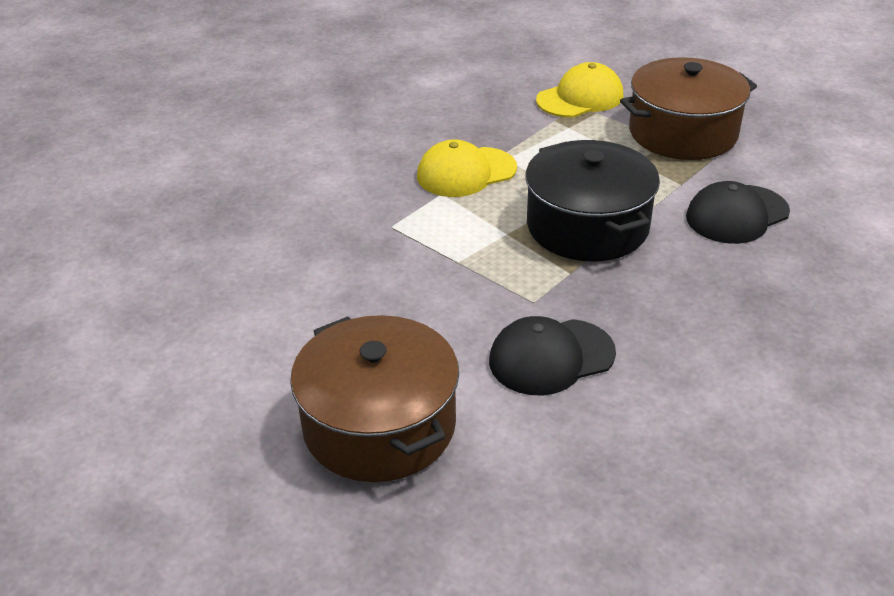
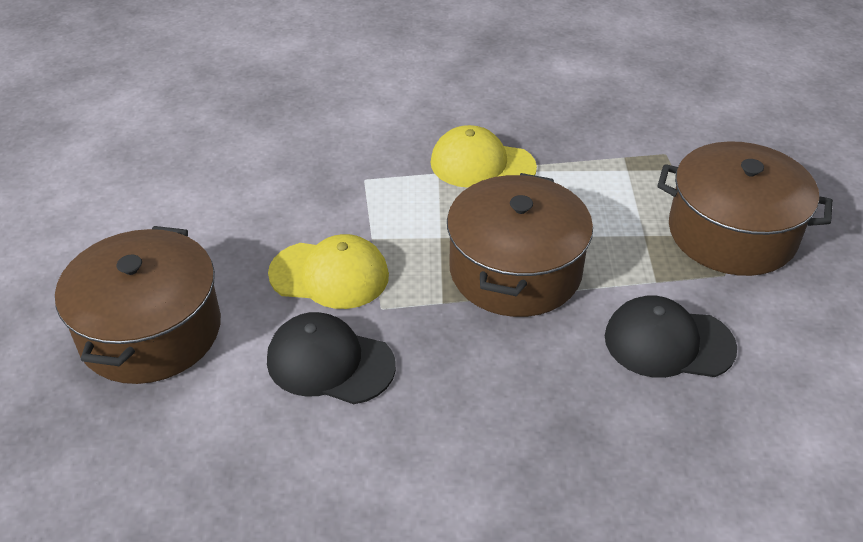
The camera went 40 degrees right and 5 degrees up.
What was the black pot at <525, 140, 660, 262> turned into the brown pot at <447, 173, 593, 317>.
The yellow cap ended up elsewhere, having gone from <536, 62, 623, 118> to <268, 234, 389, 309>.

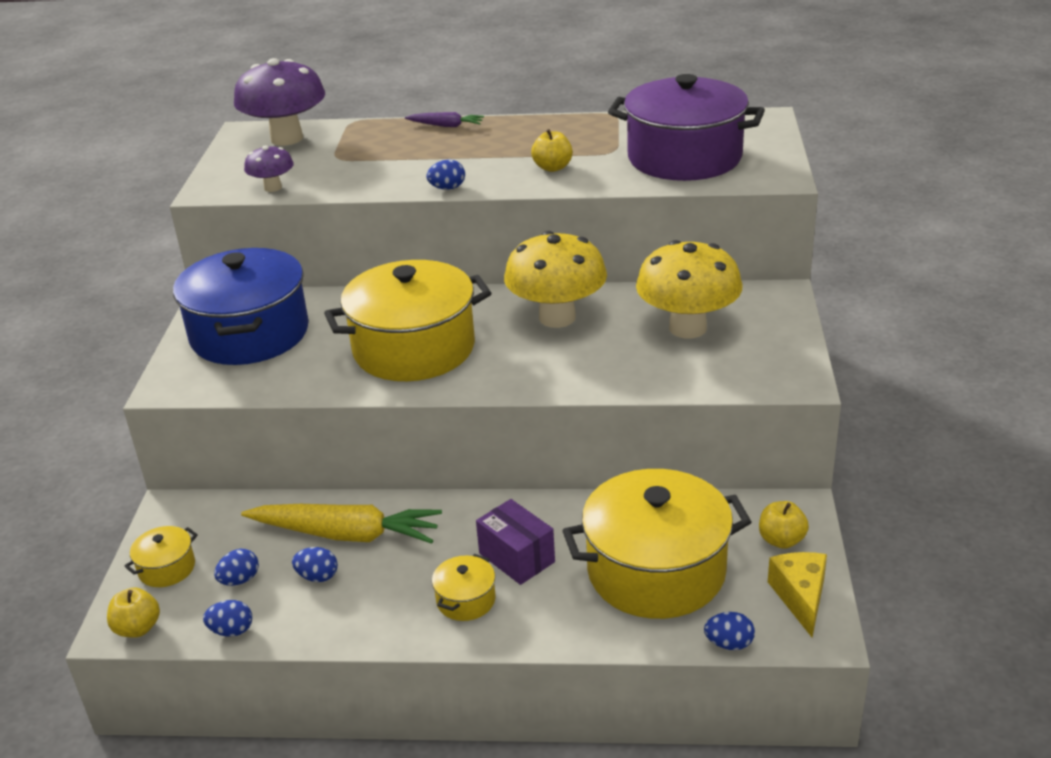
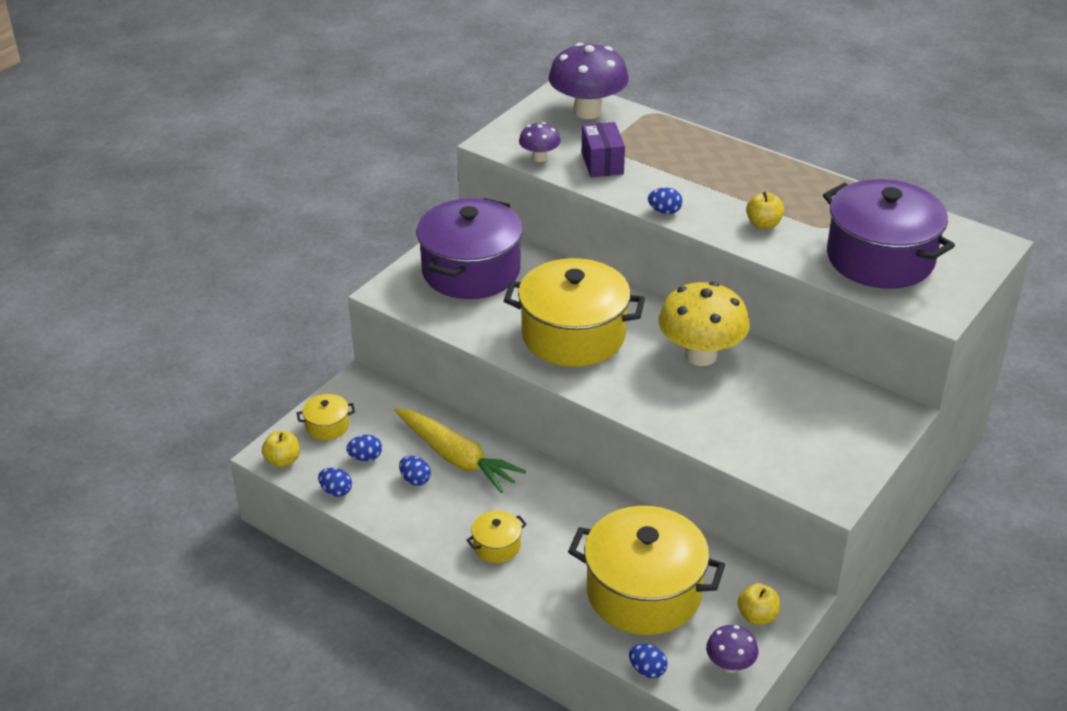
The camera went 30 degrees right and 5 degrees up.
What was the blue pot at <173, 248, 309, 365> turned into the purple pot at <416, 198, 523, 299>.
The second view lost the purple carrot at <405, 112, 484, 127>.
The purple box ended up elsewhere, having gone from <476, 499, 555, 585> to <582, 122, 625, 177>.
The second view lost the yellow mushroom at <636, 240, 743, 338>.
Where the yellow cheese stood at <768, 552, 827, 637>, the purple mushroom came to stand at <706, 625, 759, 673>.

Problem to work on =>
Above are the records; repeat their lines from the first through the line containing "What was the black", and leave out each picture.

Answer section =>
The camera went 40 degrees right and 5 degrees up.
What was the black pot at <525, 140, 660, 262> turned into the brown pot at <447, 173, 593, 317>.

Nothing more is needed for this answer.